Start of INPUT MATERIAL
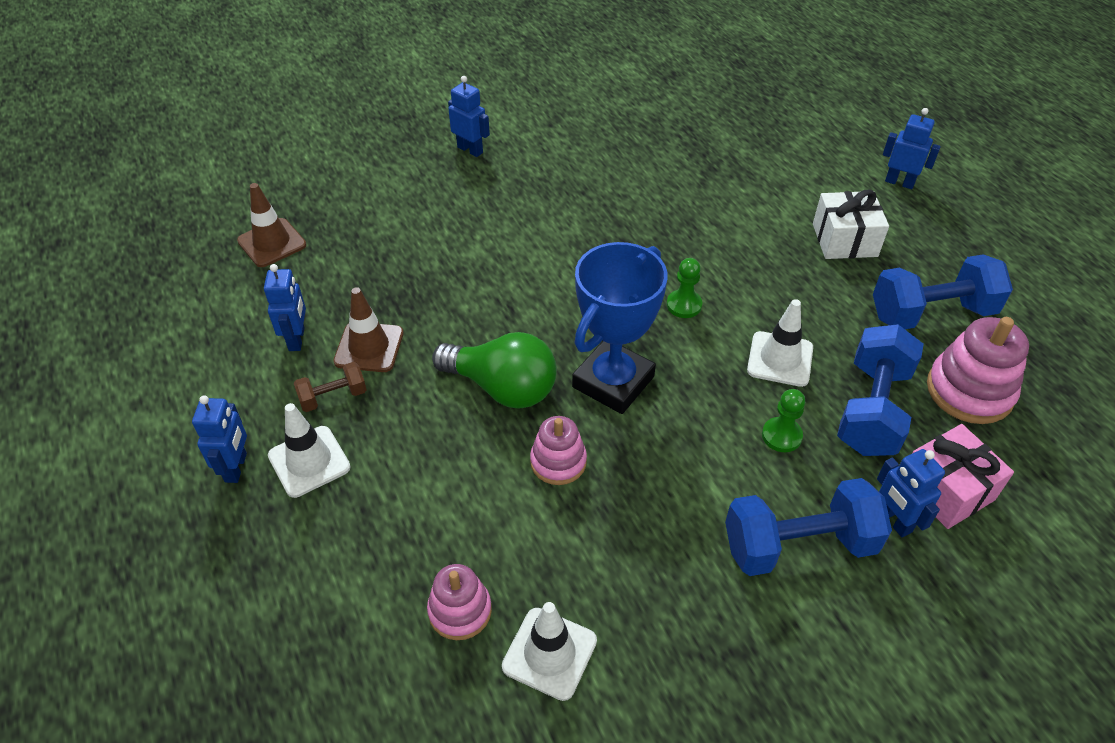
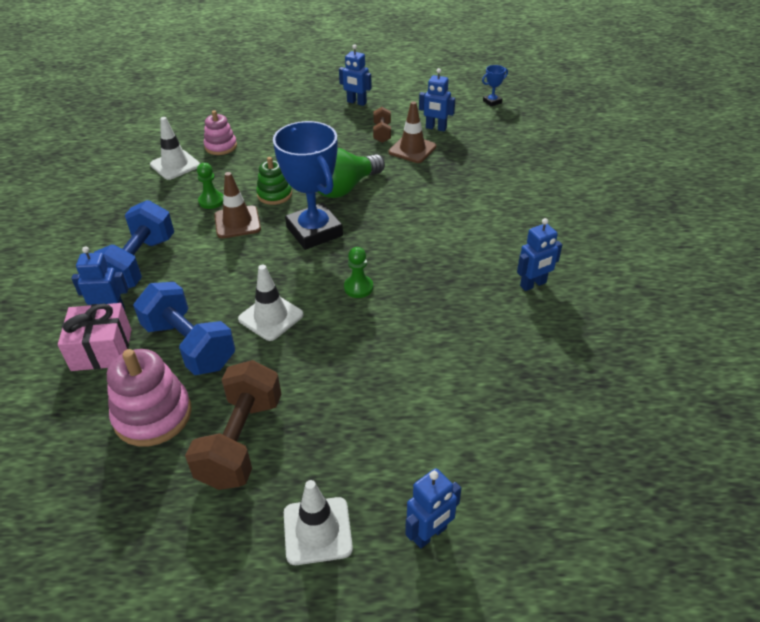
camera: 115 degrees right, 5 degrees down
brown traffic cone [237,183,306,267] -> brown traffic cone moved to [214,172,261,238]
white traffic cone [268,403,351,498] -> white traffic cone moved to [284,480,353,565]
blue robot [448,76,490,157] -> blue robot moved to [517,218,562,291]
pink stacking toy [530,416,587,485] -> green stacking toy [256,157,292,205]
green pawn [762,389,805,452] -> green pawn moved to [197,163,223,209]
white gift [813,190,889,259] -> none
blue dumbbell [873,254,1013,329] -> brown dumbbell [185,360,281,490]
none -> blue trophy [482,65,508,106]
End of INPUT MATERIAL
- _INSTRUCTIONS TO FOLLOW_:
The lines from the one containing "white traffic cone [268,403,351,498]" through the final line of the entries above are to be printed exactly, with nothing added.

- _OUTPUT OF THE EXERCISE_:
white traffic cone [268,403,351,498] -> white traffic cone moved to [284,480,353,565]
blue robot [448,76,490,157] -> blue robot moved to [517,218,562,291]
pink stacking toy [530,416,587,485] -> green stacking toy [256,157,292,205]
green pawn [762,389,805,452] -> green pawn moved to [197,163,223,209]
white gift [813,190,889,259] -> none
blue dumbbell [873,254,1013,329] -> brown dumbbell [185,360,281,490]
none -> blue trophy [482,65,508,106]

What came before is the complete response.